- [REQUIREMENT] Give back exactly the lines from the line that contains "yellow cheese [344,503,388,555]" to the last line of the listing below, inclusive, and no others.
(Beginning of RECORDS FOR THE EXERCISE)
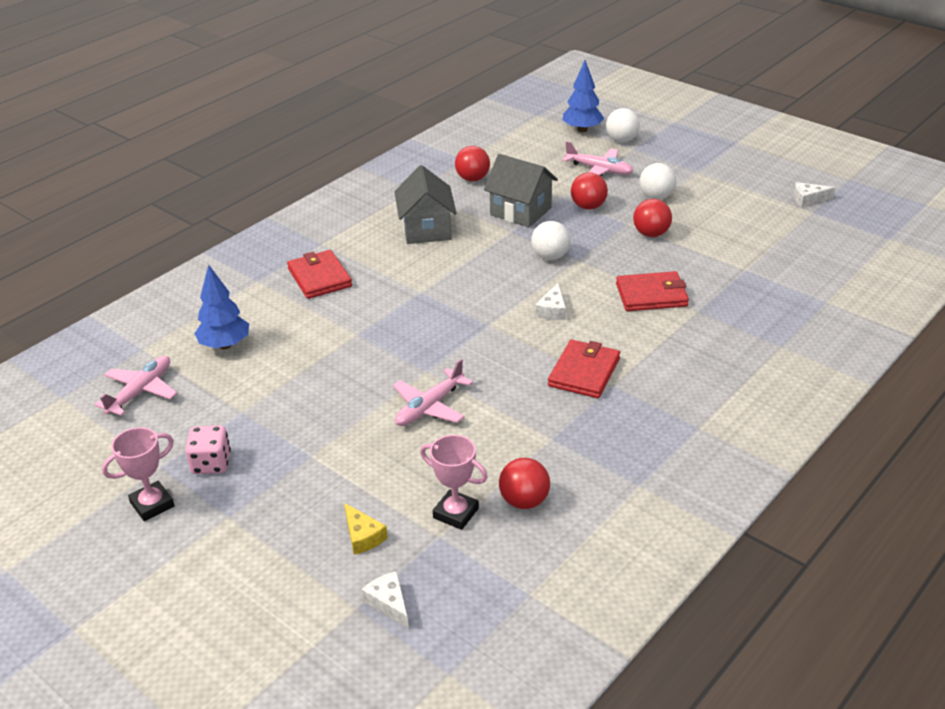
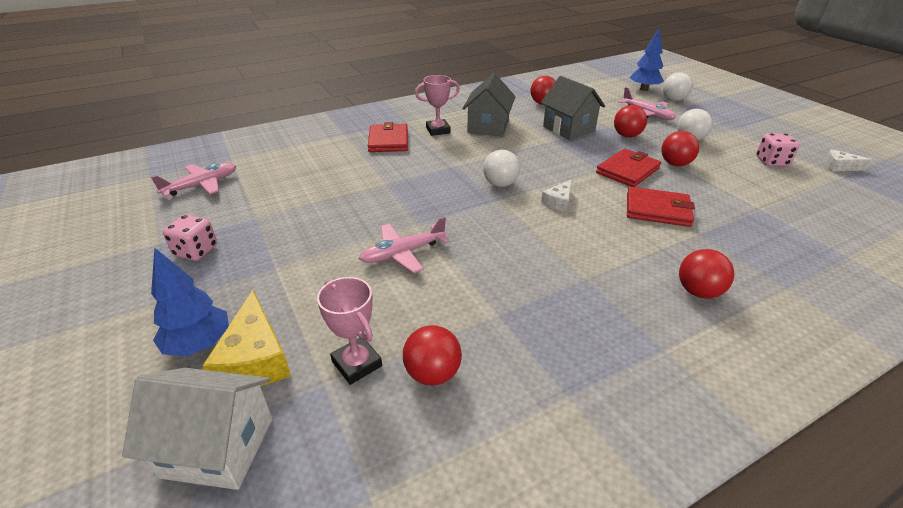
camera: 20 degrees right, 0 degrees up
pink trophy [102,427,175,521] -> pink trophy moved to [415,75,460,136]
blue tree [194,265,249,349] -> blue tree moved to [151,247,229,356]
yellow cheese [344,503,388,555] -> yellow cheese [202,290,291,386], size x1.76
white cheese [362,571,409,629] -> white house [122,368,272,490]
white ball [531,221,571,260] -> white ball moved to [483,150,520,187]
red wallet [548,340,620,398] -> red wallet moved to [596,149,661,187]
none -> red ball [679,249,734,299]
none -> pink dice [756,133,799,166]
(End of RECORDS FOR THE EXERCISE)
- [RESPONSE AREA]
yellow cheese [344,503,388,555] -> yellow cheese [202,290,291,386], size x1.76
white cheese [362,571,409,629] -> white house [122,368,272,490]
white ball [531,221,571,260] -> white ball moved to [483,150,520,187]
red wallet [548,340,620,398] -> red wallet moved to [596,149,661,187]
none -> red ball [679,249,734,299]
none -> pink dice [756,133,799,166]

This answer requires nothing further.